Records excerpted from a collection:
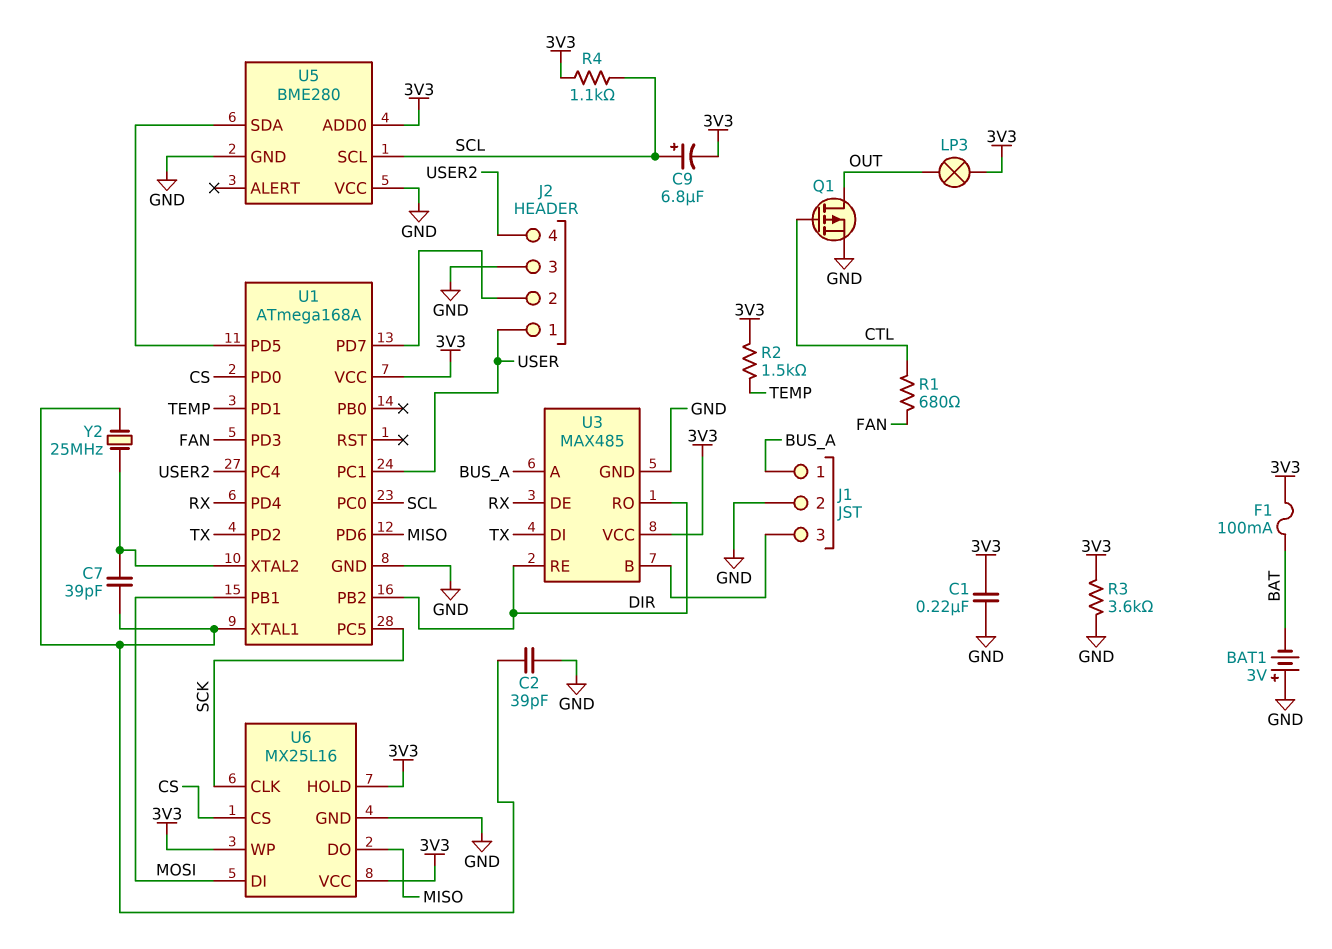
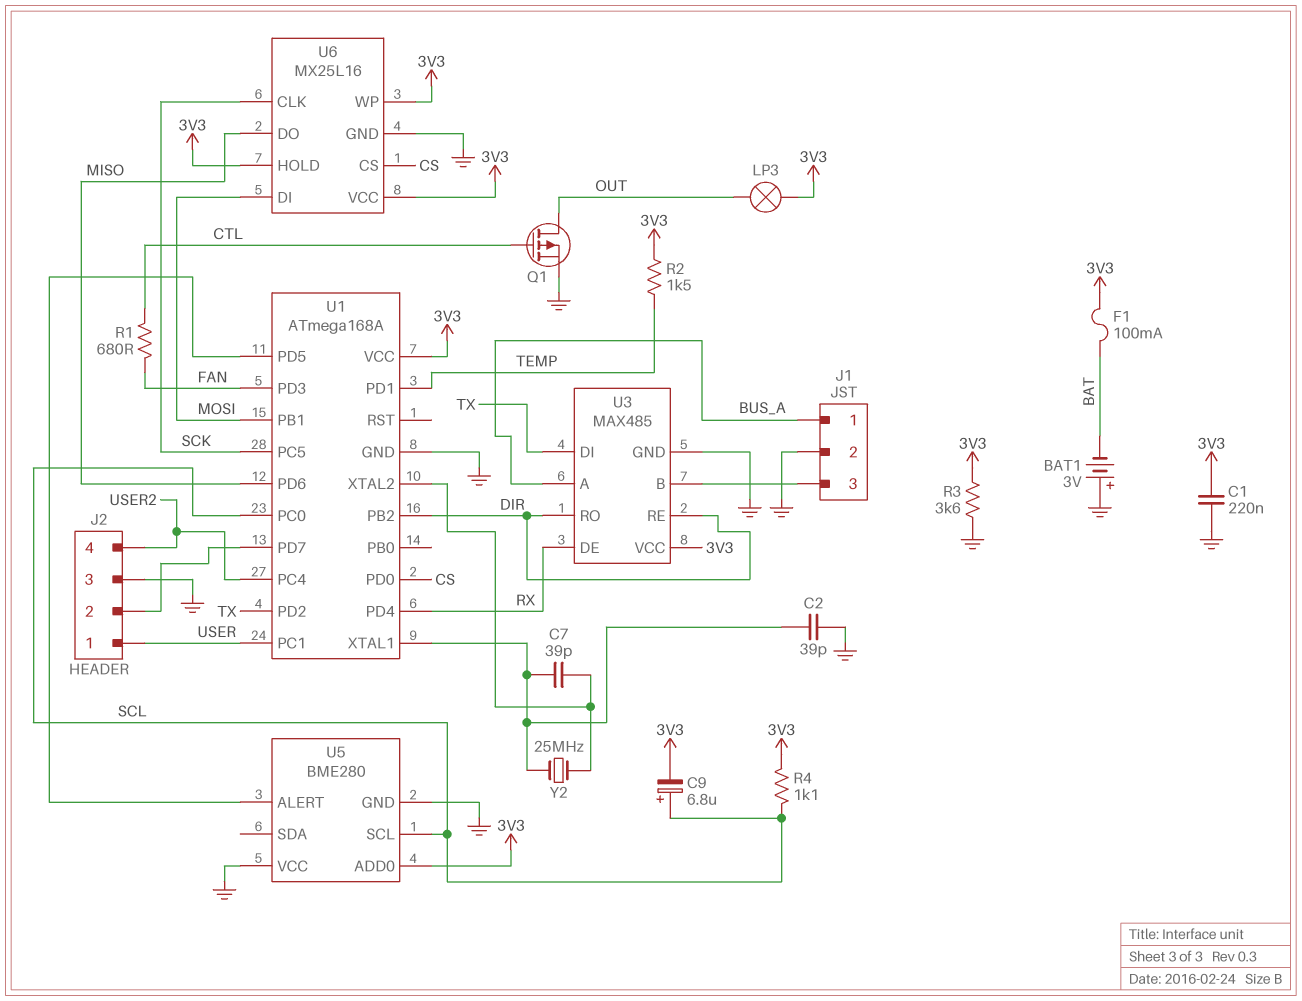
U5 pin ALERT: none -> U1/PD5
U5 pin SDA: U1/PD5 -> none

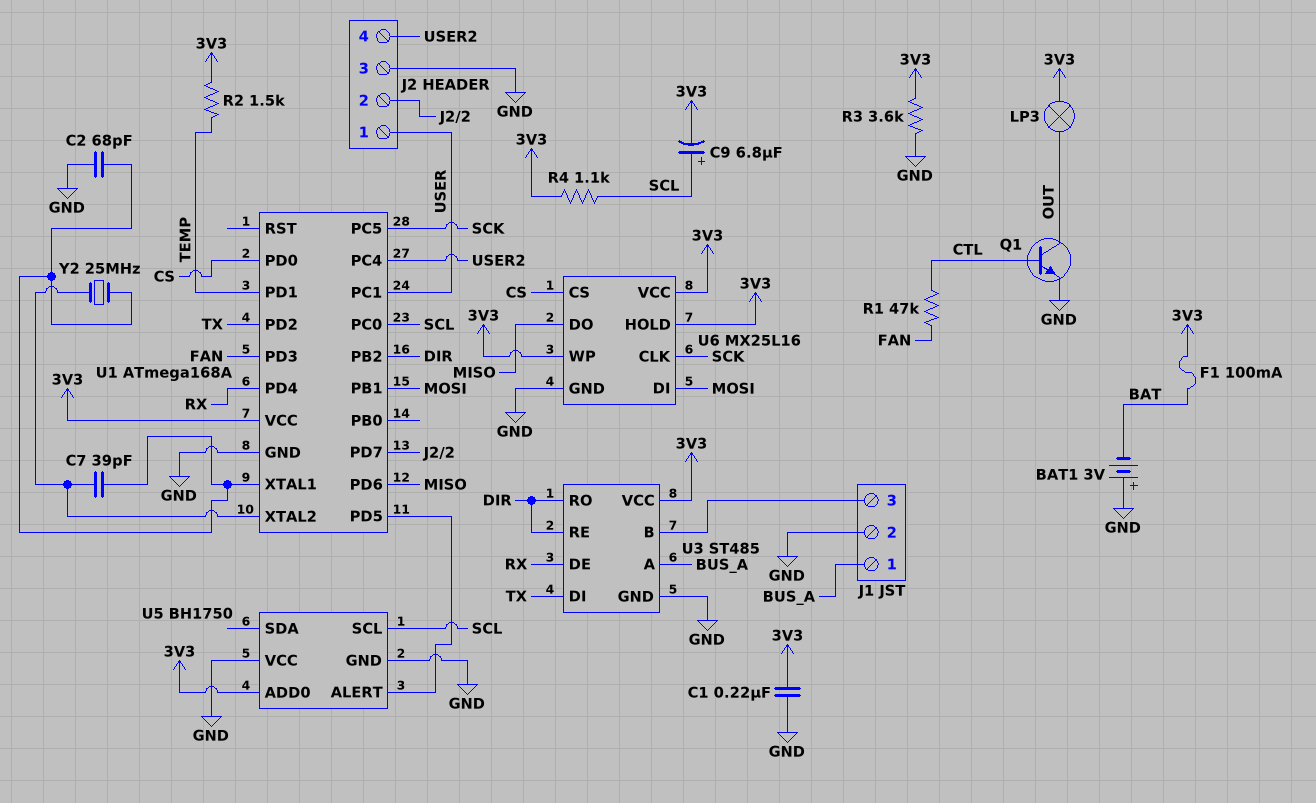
C2: 39pF (GND, U1/XTAL1) -> 68pF (GND, U1/XTAL1)
Q1: PMOS (G CTL, D OUT, S GND) -> NPN (B CTL, C OUT, E GND)
R1: 680 (CTL, FAN) -> 47k (CTL, FAN)
U3: MAX485 -> ST485
U5: BME280 -> BH1750

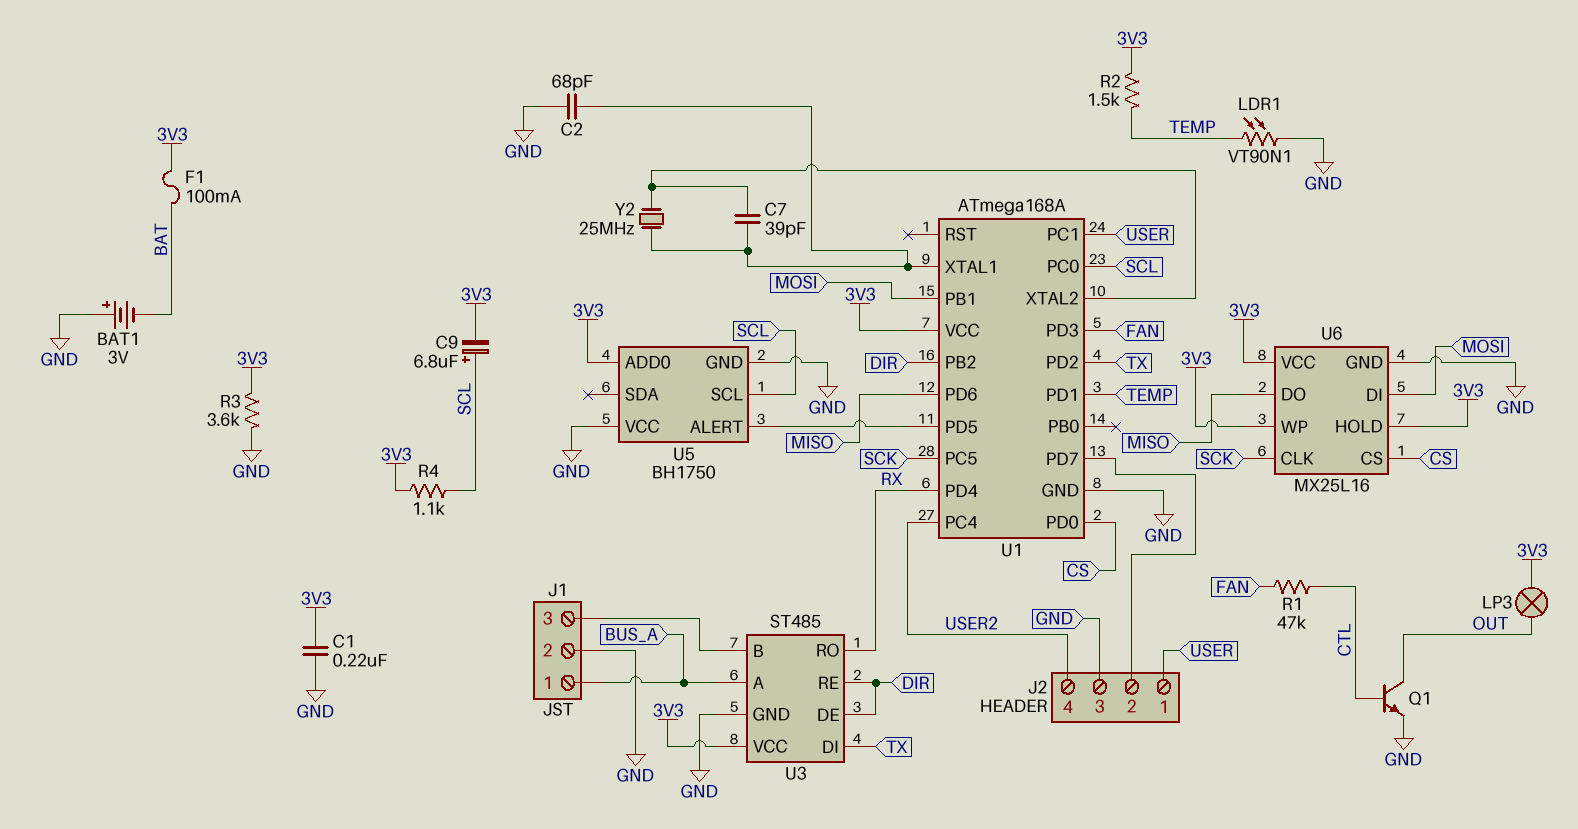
LDR1: none -> VT90N1 (GND, TEMP)
U3 pin DE: RX -> DIR
U3 pin RO: DIR -> RX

• _TASK OBJECTIVE_
Copy the data verbatim, skipping any image it holds.

• _TASK RESPONSE_
U5 pin ALERT: none -> U1/PD5
U5 pin SDA: U1/PD5 -> none

C2: 39pF (GND, U1/XTAL1) -> 68pF (GND, U1/XTAL1)
Q1: PMOS (G CTL, D OUT, S GND) -> NPN (B CTL, C OUT, E GND)
R1: 680 (CTL, FAN) -> 47k (CTL, FAN)
U3: MAX485 -> ST485
U5: BME280 -> BH1750

LDR1: none -> VT90N1 (GND, TEMP)
U3 pin DE: RX -> DIR
U3 pin RO: DIR -> RX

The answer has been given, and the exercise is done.